■ Work instruction
Using the records below, quote only the span that opens with the line containing "D2: none -> diode 1N4007 (A VBUS, K FILT)" and closes with the line containing "L1: 680uH (LX, VBUS) -> 680uH (FILT, LX)", exactly and inclusively.

■ Data provided
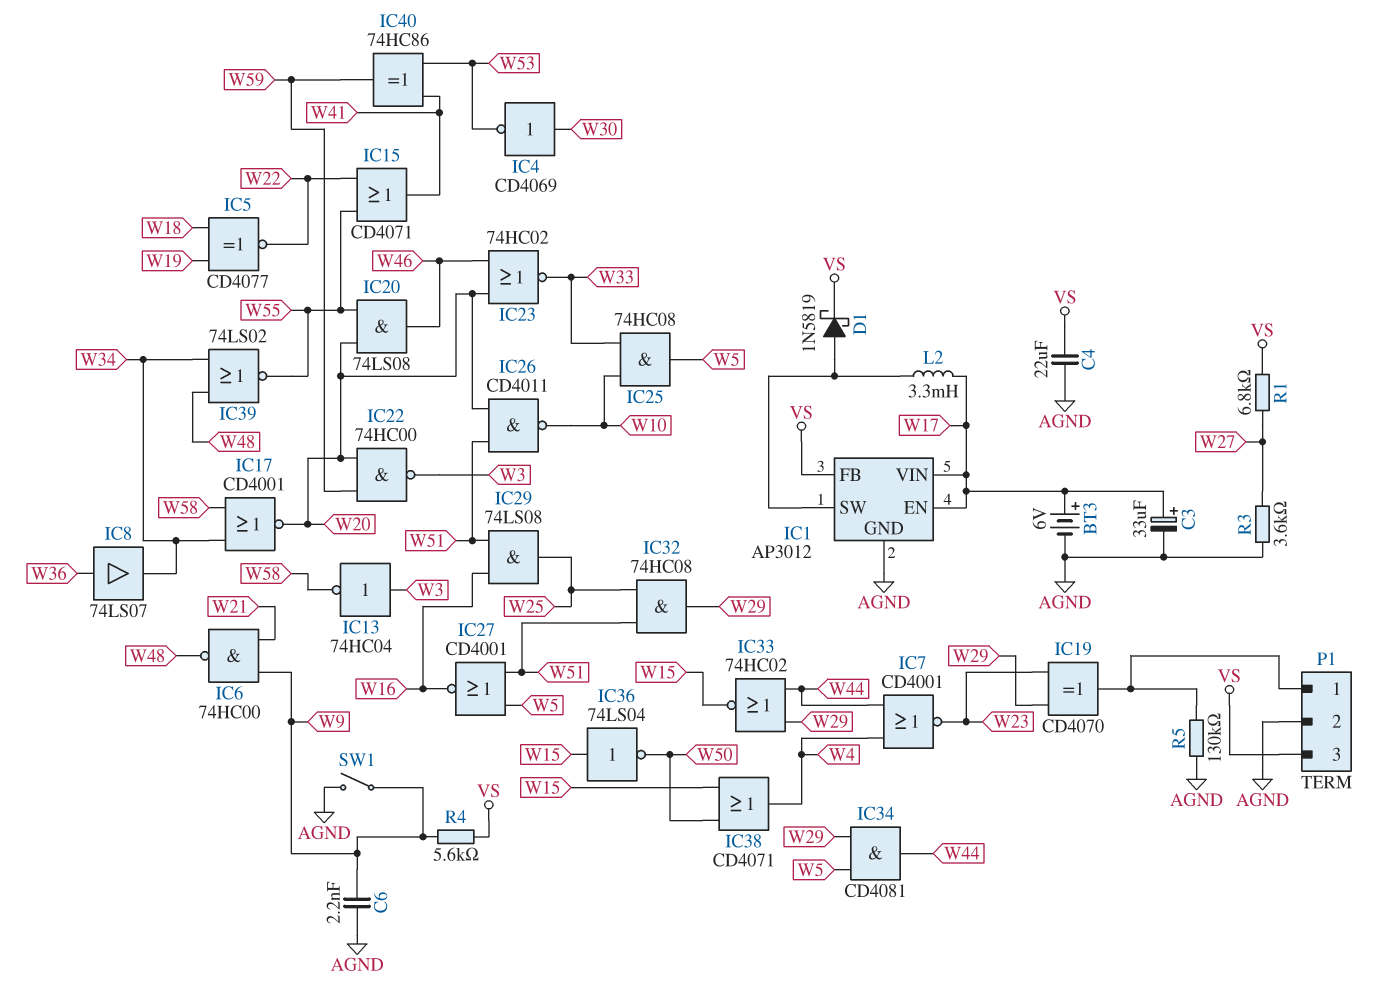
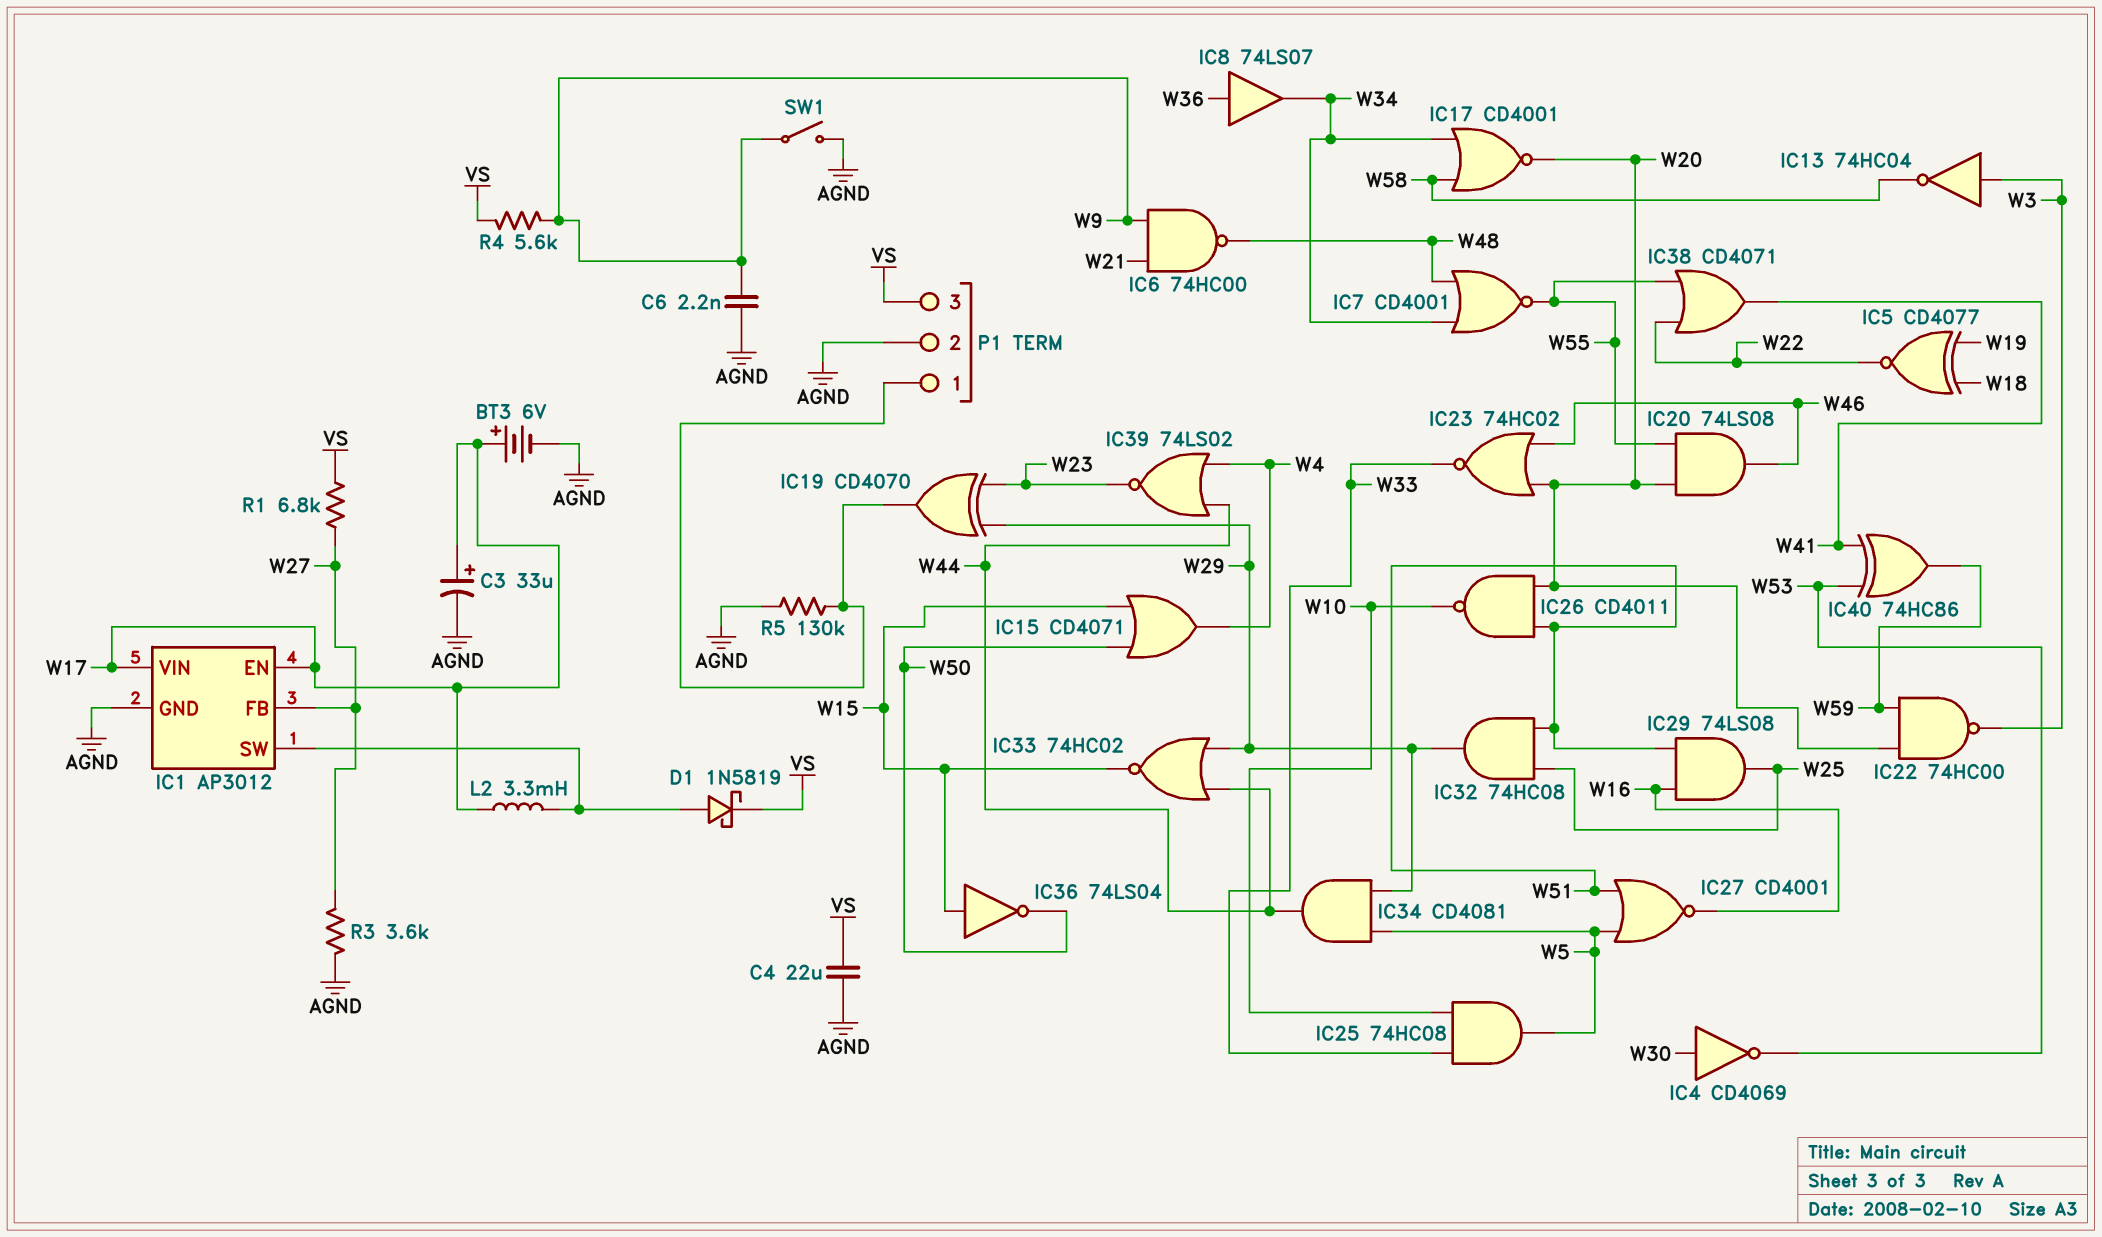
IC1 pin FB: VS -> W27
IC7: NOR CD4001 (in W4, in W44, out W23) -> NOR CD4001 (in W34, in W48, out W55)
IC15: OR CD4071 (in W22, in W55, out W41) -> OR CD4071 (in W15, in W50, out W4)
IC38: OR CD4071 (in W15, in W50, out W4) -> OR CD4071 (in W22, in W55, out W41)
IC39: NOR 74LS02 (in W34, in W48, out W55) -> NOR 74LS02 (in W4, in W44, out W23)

--

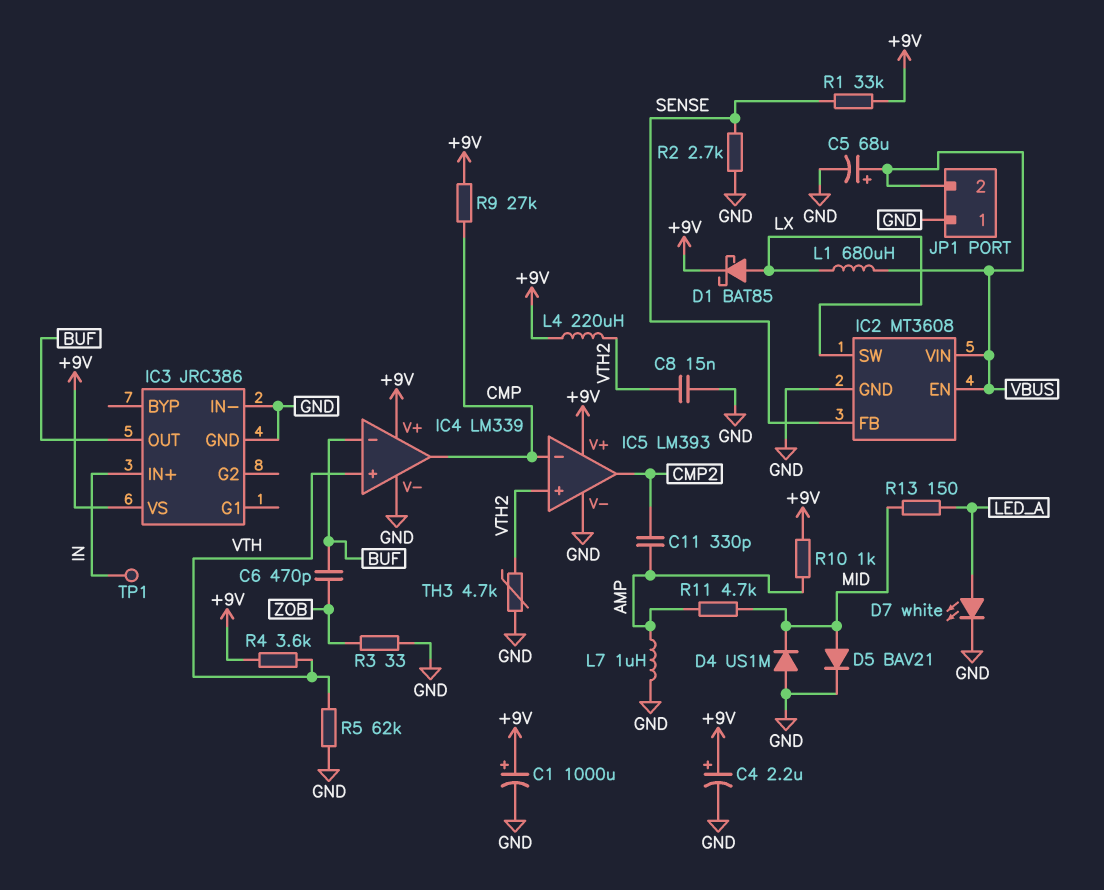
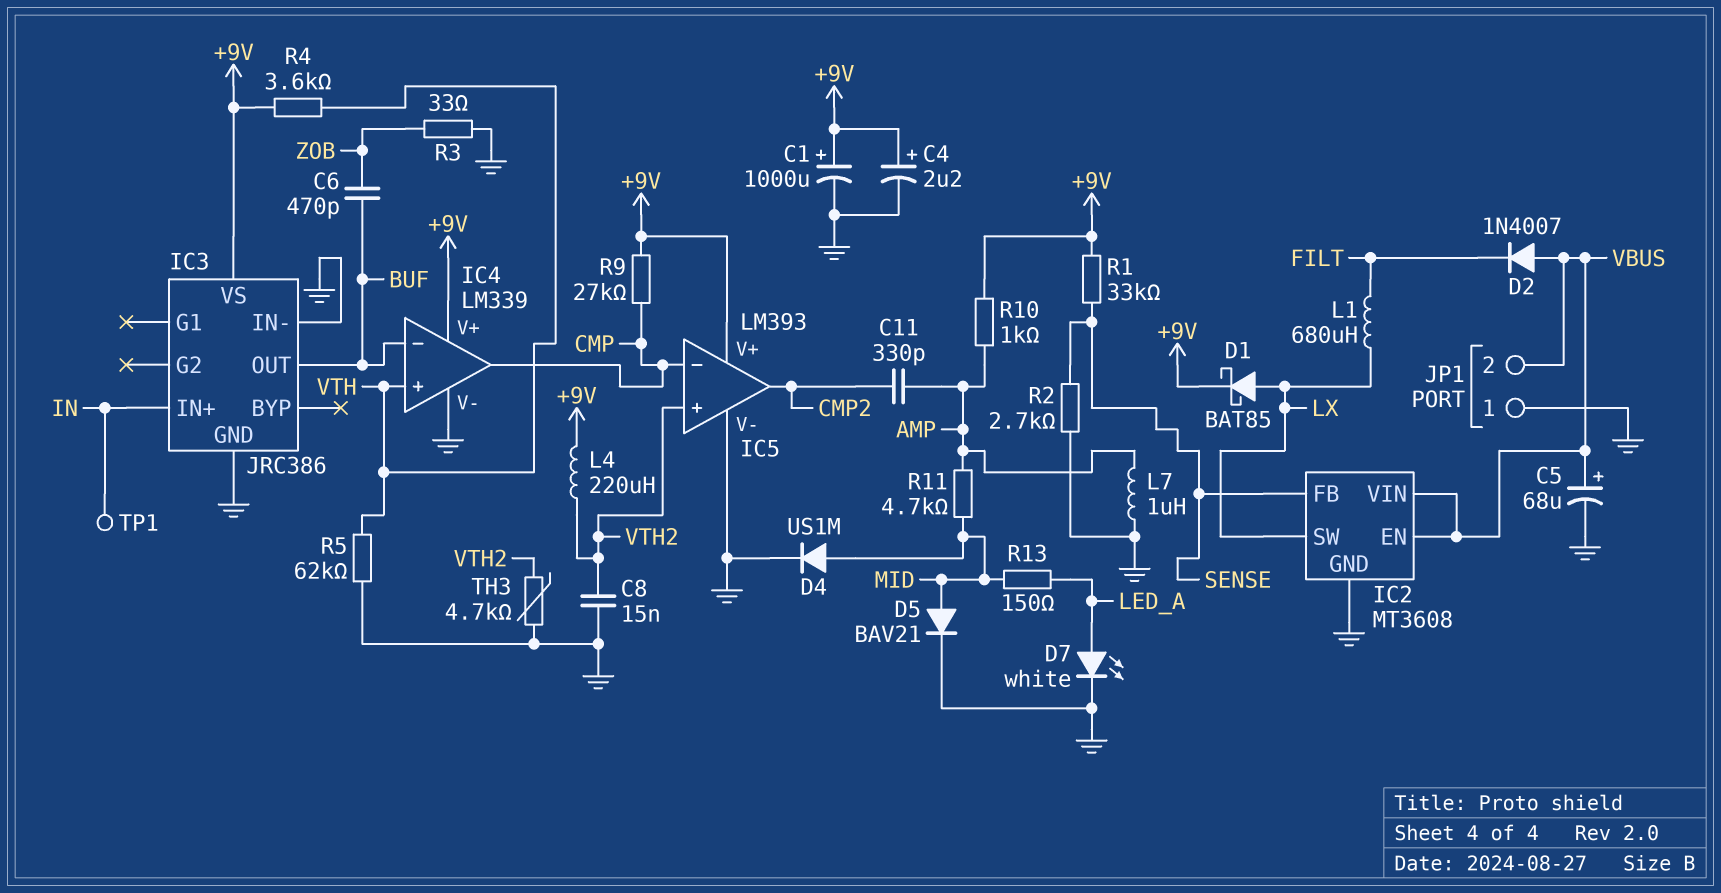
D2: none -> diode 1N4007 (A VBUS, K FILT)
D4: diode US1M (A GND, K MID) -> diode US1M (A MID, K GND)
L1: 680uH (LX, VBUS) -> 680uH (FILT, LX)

■ Answer to this task
D2: none -> diode 1N4007 (A VBUS, K FILT)
D4: diode US1M (A GND, K MID) -> diode US1M (A MID, K GND)
L1: 680uH (LX, VBUS) -> 680uH (FILT, LX)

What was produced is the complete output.